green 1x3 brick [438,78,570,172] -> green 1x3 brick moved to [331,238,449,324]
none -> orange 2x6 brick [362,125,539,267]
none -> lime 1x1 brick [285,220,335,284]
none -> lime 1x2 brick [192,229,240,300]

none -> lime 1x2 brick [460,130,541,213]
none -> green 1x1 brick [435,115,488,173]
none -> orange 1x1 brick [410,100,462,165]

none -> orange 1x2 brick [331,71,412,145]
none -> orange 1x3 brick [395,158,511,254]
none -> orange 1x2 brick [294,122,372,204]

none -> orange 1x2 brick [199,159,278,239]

Assignment -> Set down the full listing once more, exactly as written.

Solution below ->
green 1x3 brick [438,78,570,172] -> green 1x3 brick moved to [331,238,449,324]
none -> orange 2x6 brick [362,125,539,267]
none -> lime 1x1 brick [285,220,335,284]
none -> lime 1x2 brick [192,229,240,300]

none -> lime 1x2 brick [460,130,541,213]
none -> green 1x1 brick [435,115,488,173]
none -> orange 1x1 brick [410,100,462,165]

none -> orange 1x2 brick [331,71,412,145]
none -> orange 1x3 brick [395,158,511,254]
none -> orange 1x2 brick [294,122,372,204]

none -> orange 1x2 brick [199,159,278,239]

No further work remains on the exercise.